__Records for this task__:
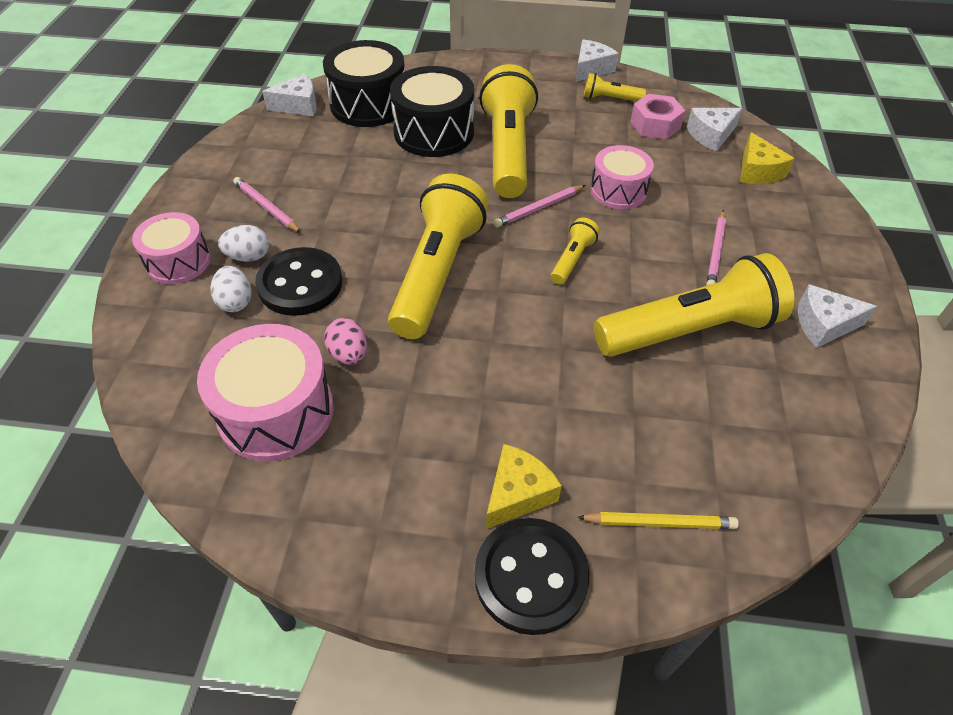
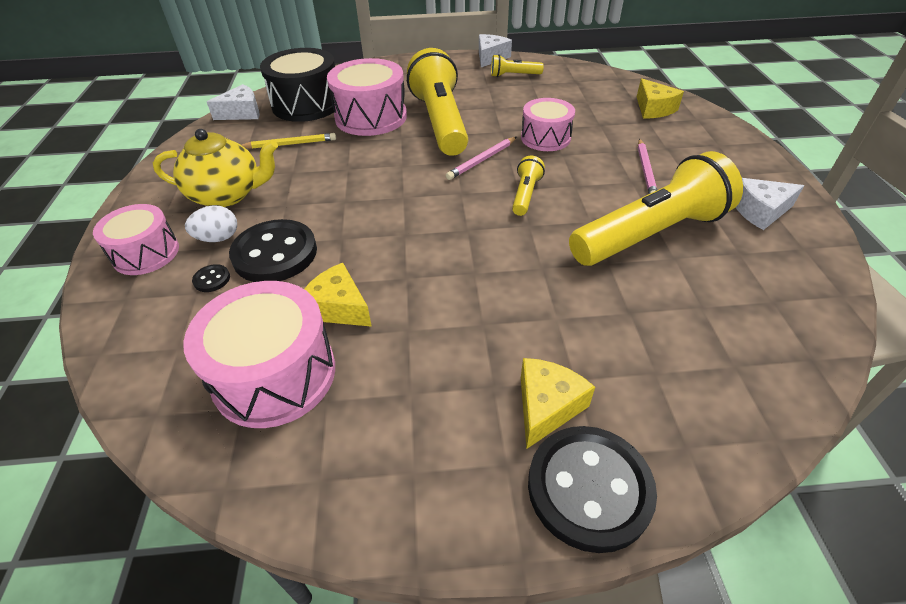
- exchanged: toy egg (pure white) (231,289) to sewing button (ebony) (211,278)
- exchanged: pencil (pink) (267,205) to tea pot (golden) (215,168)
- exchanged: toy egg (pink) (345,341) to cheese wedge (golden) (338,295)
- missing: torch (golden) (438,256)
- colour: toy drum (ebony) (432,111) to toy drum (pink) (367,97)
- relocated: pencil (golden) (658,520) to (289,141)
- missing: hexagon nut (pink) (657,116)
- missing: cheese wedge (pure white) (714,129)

__Task to complete__: Repeat exactly the lines from the first line of the records above through the line containing "- relocated: pencil", both included. Leave out the pictures.

__Answer for this exercise__:
- exchanged: toy egg (pure white) (231,289) to sewing button (ebony) (211,278)
- exchanged: pencil (pink) (267,205) to tea pot (golden) (215,168)
- exchanged: toy egg (pink) (345,341) to cheese wedge (golden) (338,295)
- missing: torch (golden) (438,256)
- colour: toy drum (ebony) (432,111) to toy drum (pink) (367,97)
- relocated: pencil (golden) (658,520) to (289,141)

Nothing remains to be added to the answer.